[BRIEF]: Look over the listing below and work out how many lines have the word "degrees". Write only that number.

[DATA TO EXAMINE]:
=== Begin Enclosure ===

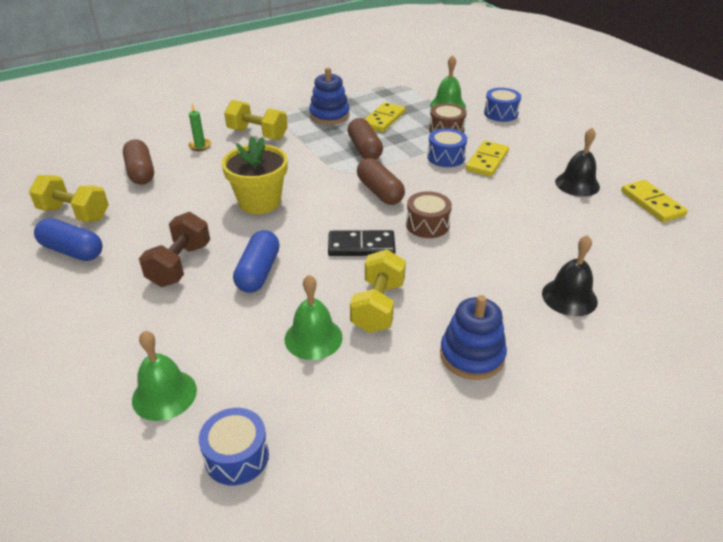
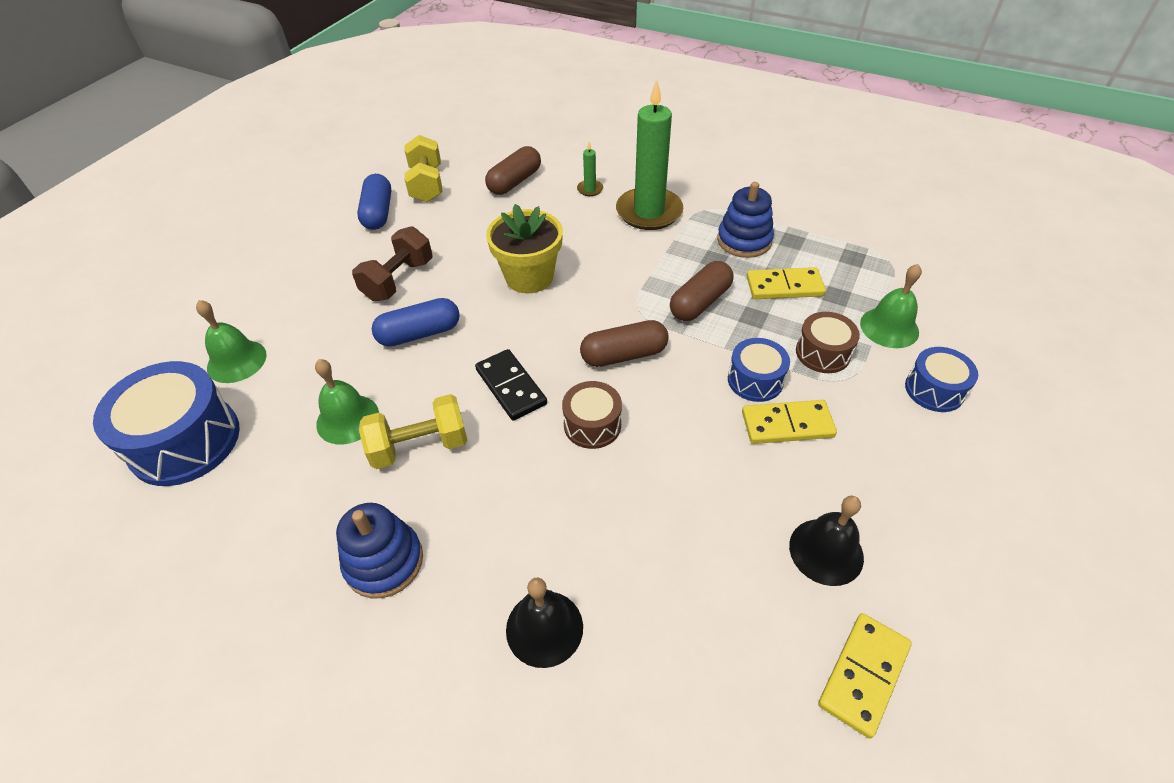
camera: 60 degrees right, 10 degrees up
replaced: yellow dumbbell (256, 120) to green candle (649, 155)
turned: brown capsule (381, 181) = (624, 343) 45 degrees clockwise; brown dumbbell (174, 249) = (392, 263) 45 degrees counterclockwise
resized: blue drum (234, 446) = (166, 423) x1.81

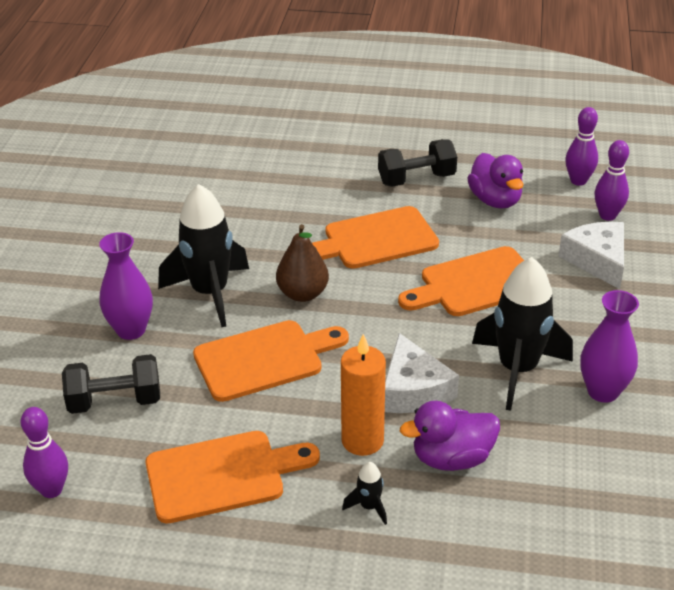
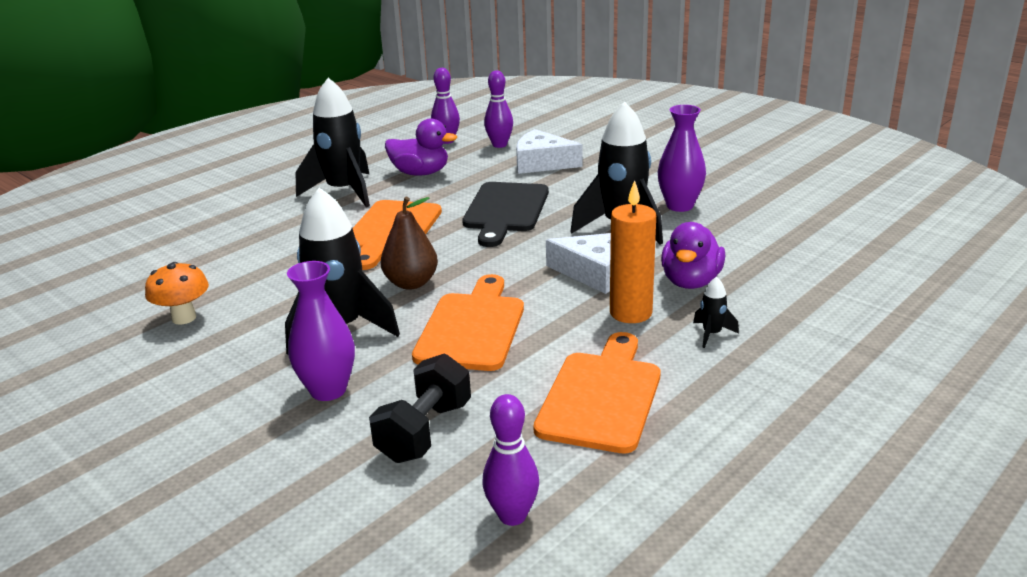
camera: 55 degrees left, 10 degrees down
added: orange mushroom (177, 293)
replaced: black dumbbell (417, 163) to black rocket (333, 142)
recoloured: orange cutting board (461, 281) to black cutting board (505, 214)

=== End Enclosure ===

[WRITTEN RESPONSE]: 3